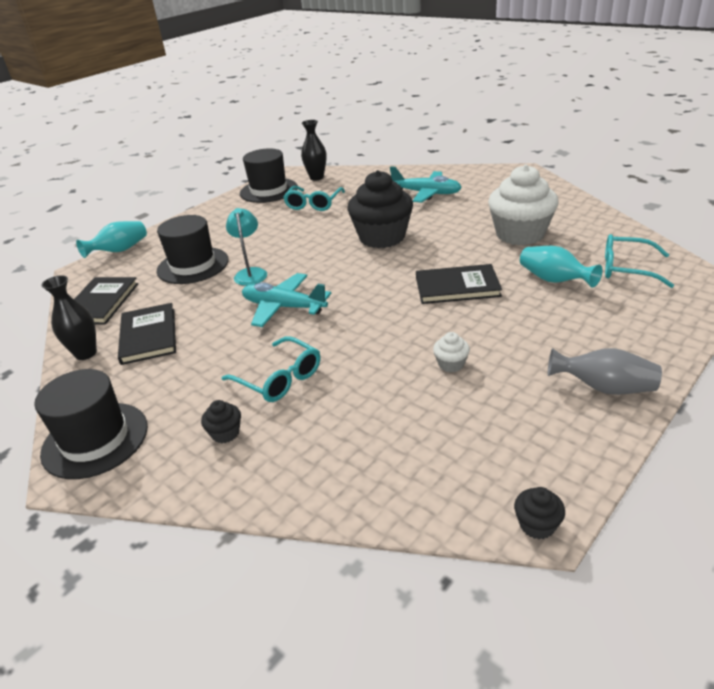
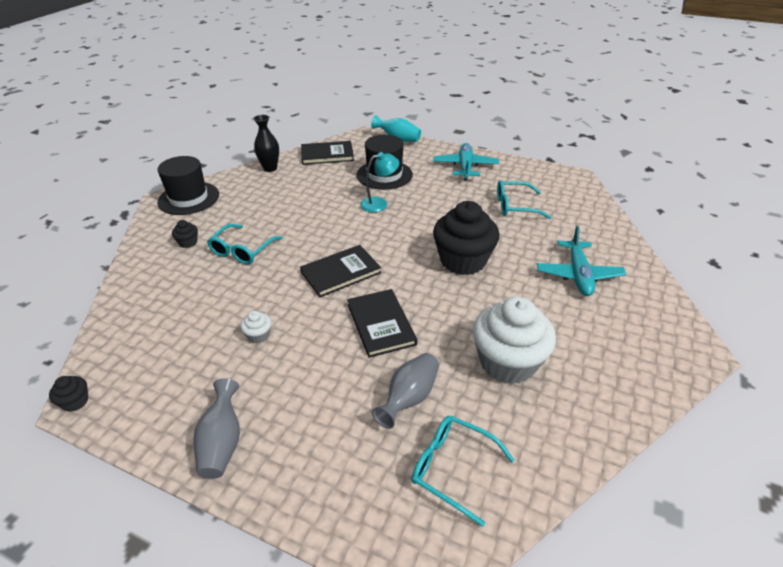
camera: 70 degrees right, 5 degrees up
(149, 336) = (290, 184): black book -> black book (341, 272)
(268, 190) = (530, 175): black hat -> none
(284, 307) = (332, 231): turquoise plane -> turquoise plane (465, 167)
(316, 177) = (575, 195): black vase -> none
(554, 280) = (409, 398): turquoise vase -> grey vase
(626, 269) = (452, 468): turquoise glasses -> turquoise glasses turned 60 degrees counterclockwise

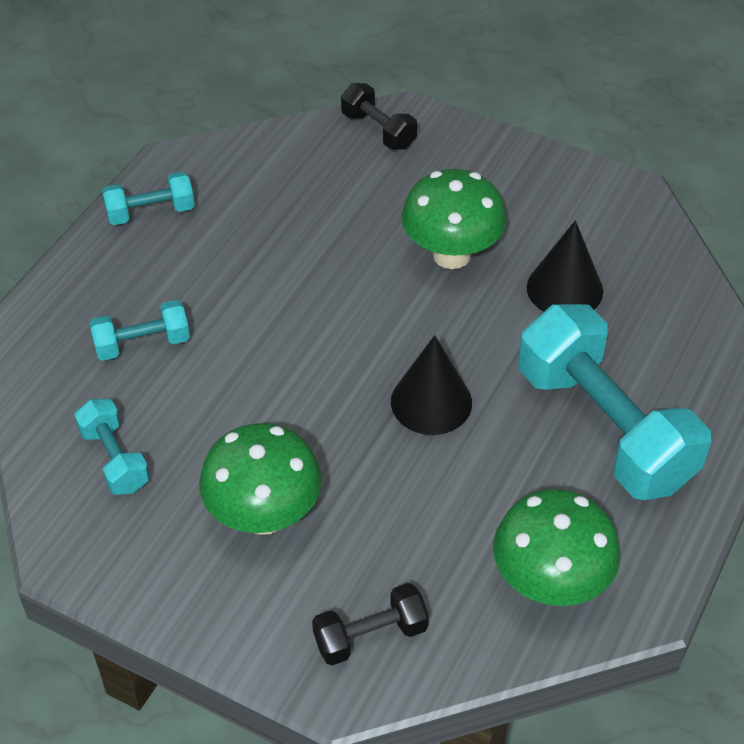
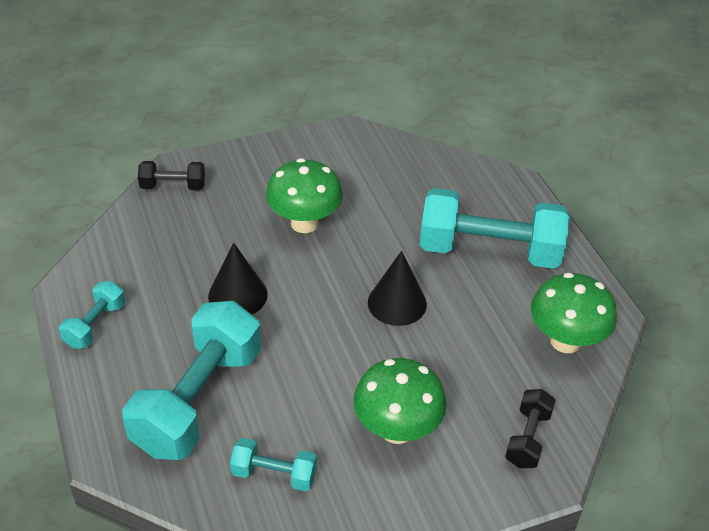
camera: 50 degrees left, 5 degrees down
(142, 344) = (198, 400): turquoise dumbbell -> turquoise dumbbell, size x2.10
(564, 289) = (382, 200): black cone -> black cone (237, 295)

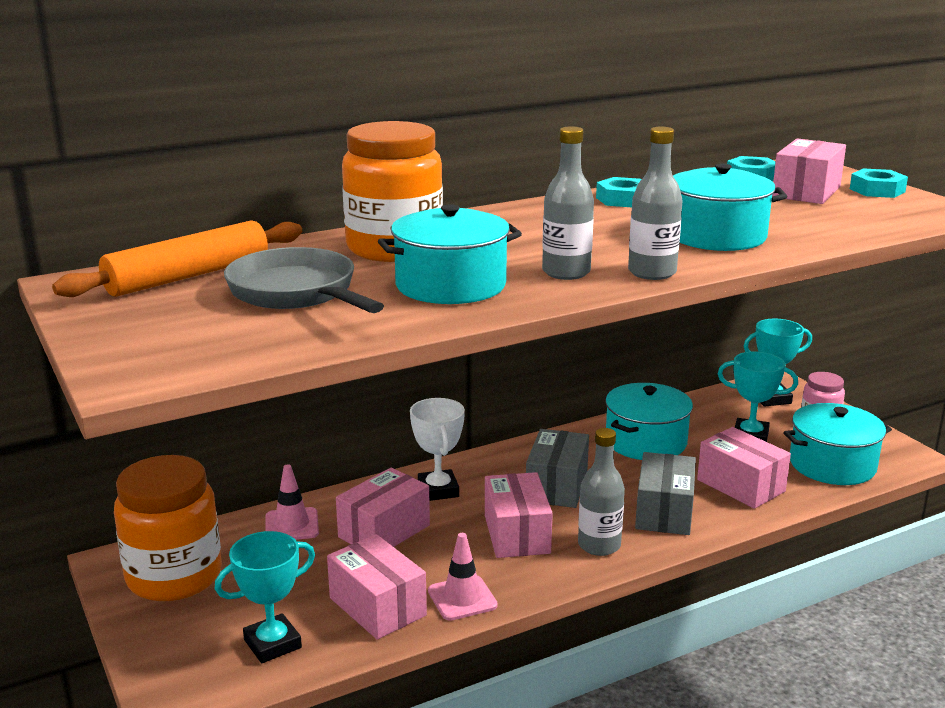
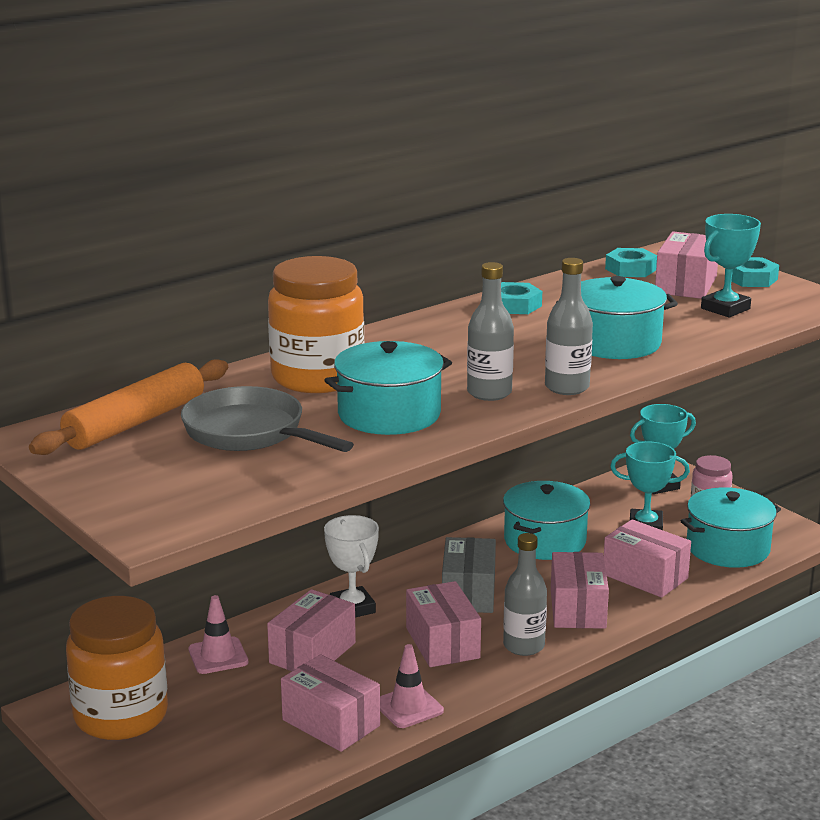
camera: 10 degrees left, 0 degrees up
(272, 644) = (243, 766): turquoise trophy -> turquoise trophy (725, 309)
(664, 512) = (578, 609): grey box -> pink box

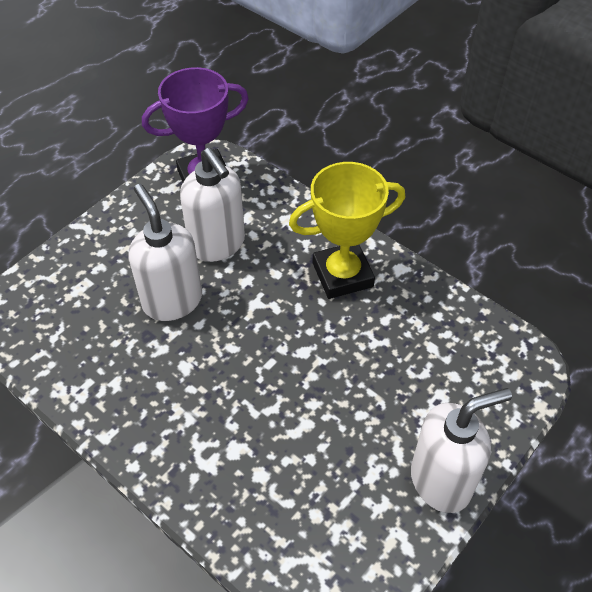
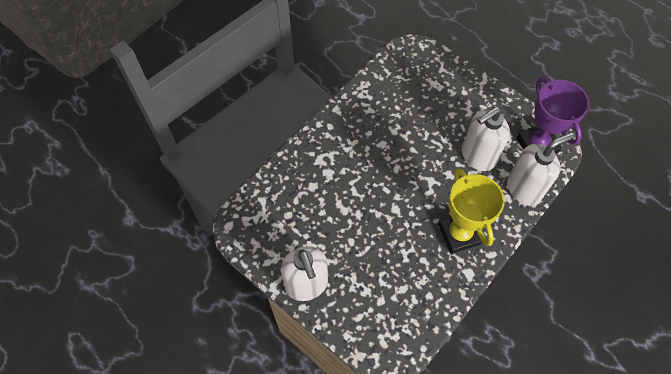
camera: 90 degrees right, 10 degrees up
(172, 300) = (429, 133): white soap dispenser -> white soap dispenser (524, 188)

═══

• _Work task_
Retype the records verbatim, excluding each image they hold.

• _Response to the task_
camera: 70 degrees right, 5 degrees up
(149, 336) = (290, 184): black book -> black book (341, 272)
(268, 190) = (530, 175): black hat -> none
(284, 307) = (332, 231): turquoise plane -> turquoise plane (465, 167)
(316, 177) = (575, 195): black vase -> none
(554, 280) = (409, 398): turquoise vase -> grey vase
(626, 269) = (452, 468): turquoise glasses -> turquoise glasses turned 60 degrees counterclockwise

camera: 50 degrees left, 5 degrees down
(142, 344) = (198, 400): turquoise dumbbell -> turquoise dumbbell, size x2.10
(564, 289) = (382, 200): black cone -> black cone (237, 295)

camera: 10 degrees left, 0 degrees up
(272, 644) = (243, 766): turquoise trophy -> turquoise trophy (725, 309)
(664, 512) = (578, 609): grey box -> pink box

camera: 90 degrees right, 10 degrees up
(172, 300) = (429, 133): white soap dispenser -> white soap dispenser (524, 188)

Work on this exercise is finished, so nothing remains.